## Work instruction
Where does the string "rosa" appear in the listing below? Copy every line where it does.

## Data supplied
BEGIN

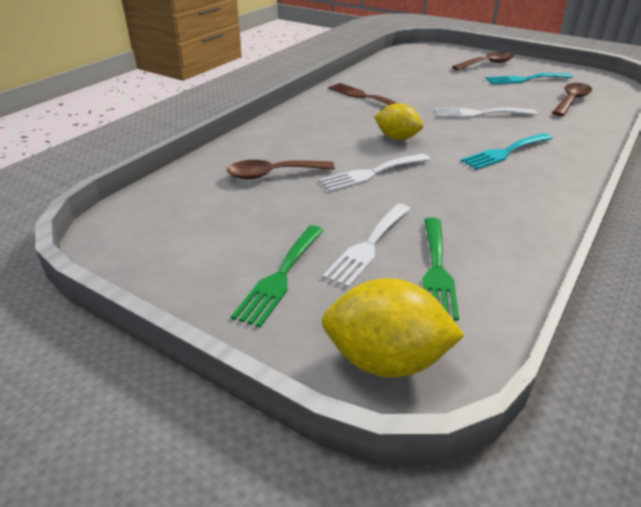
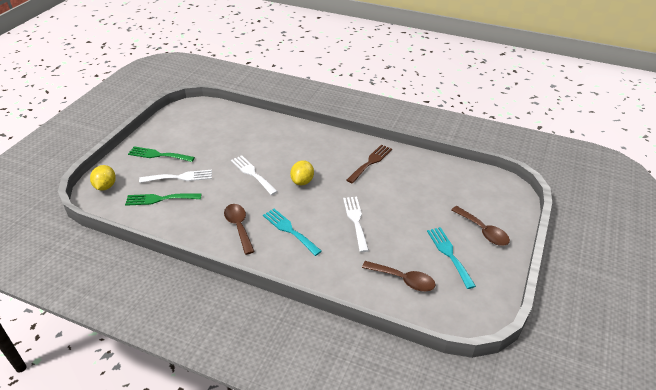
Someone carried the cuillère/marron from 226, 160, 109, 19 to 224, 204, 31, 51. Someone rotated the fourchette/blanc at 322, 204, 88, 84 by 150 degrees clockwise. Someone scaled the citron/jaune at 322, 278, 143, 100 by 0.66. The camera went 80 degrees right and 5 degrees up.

END
BEGIN

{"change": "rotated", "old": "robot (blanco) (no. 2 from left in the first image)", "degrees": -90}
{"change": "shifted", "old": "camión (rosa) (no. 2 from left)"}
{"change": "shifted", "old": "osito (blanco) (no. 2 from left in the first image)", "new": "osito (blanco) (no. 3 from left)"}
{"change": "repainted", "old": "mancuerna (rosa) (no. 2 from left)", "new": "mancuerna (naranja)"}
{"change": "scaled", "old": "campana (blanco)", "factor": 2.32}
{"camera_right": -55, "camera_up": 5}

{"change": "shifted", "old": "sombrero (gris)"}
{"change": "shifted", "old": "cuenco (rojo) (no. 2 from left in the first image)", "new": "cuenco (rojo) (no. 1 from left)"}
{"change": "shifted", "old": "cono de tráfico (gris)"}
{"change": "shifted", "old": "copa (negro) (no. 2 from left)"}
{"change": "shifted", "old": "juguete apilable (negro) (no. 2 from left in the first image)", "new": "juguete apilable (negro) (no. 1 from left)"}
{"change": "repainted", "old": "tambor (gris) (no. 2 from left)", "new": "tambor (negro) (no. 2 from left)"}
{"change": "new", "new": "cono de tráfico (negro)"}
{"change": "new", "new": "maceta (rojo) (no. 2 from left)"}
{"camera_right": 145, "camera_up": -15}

END

## Answer below
{"change": "shifted", "old": "camión (rosa) (no. 2 from left)"}
{"change": "repainted", "old": "mancuerna (rosa) (no. 2 from left)", "new": "mancuerna (naranja)"}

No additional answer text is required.